**YOUR INSTRUCTIONS**
Once every line below with "turned" has been counted, state the total and nothing else.

(DATA LISTING Opens)

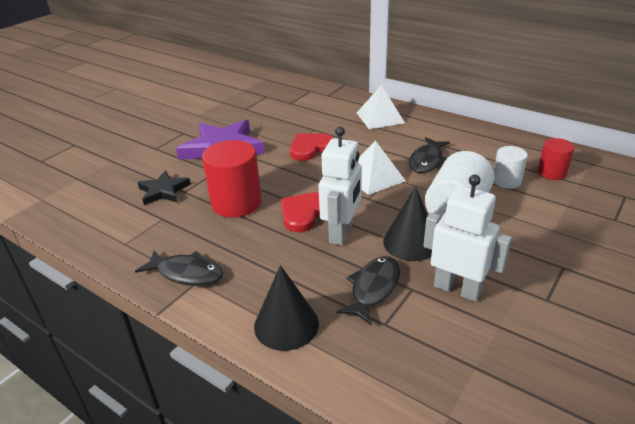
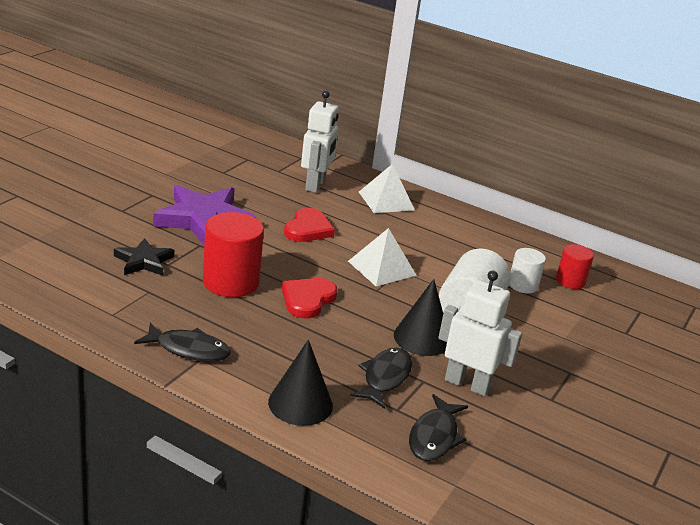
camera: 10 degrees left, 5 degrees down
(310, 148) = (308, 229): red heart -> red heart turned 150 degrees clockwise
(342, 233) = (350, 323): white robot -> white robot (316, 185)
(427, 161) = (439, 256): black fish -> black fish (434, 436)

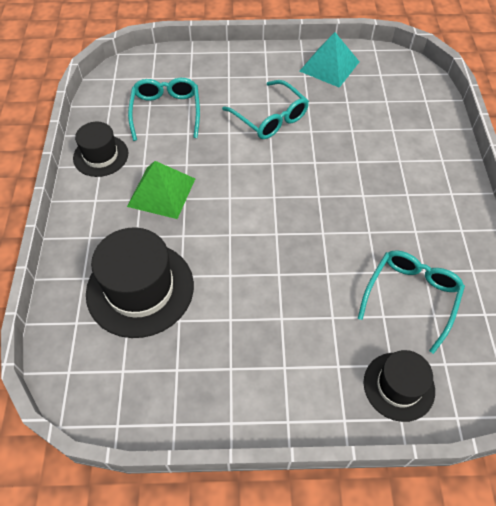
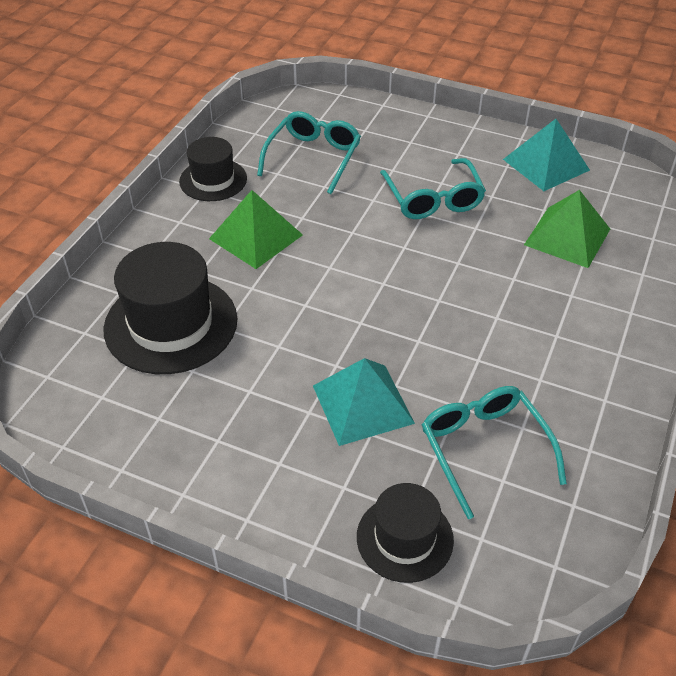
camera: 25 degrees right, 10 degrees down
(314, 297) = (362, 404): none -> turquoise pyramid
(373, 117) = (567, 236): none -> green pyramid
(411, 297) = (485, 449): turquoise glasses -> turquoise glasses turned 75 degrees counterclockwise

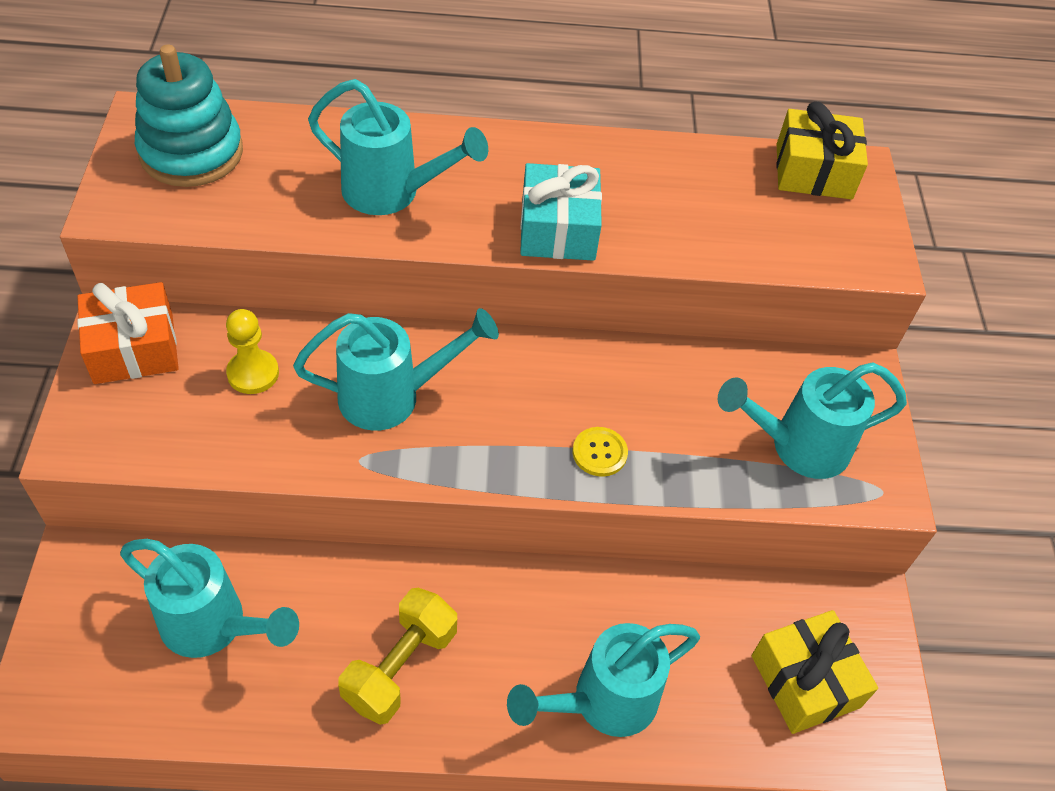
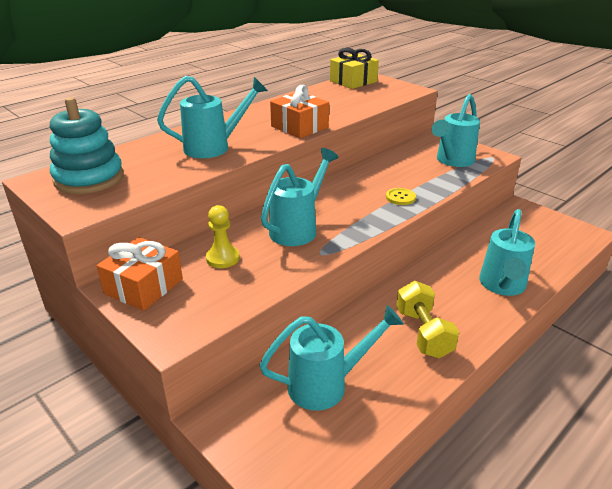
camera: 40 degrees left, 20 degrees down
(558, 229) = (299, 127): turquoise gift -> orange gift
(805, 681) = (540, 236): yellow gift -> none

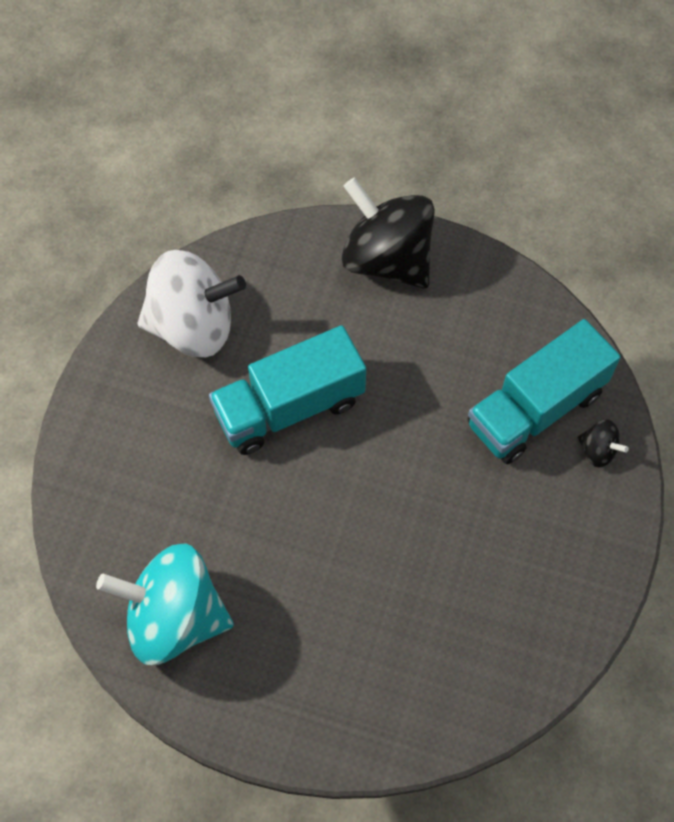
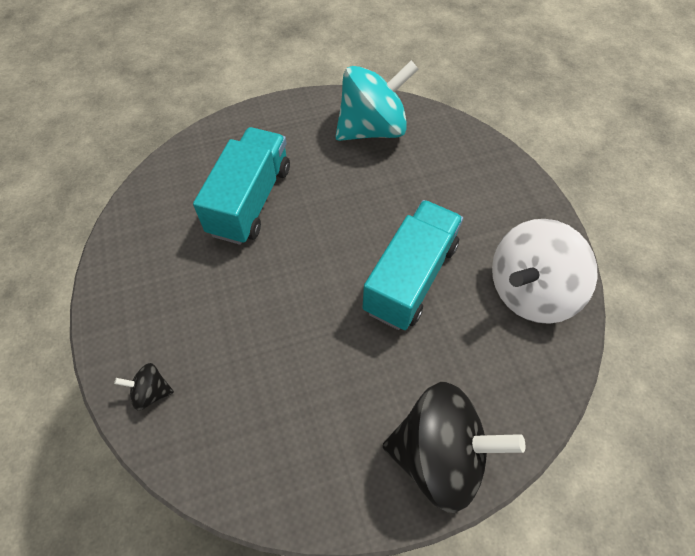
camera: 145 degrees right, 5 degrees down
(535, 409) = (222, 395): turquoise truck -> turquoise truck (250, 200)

(DATA LISTING Closes)

**RESPONSE BOX**
2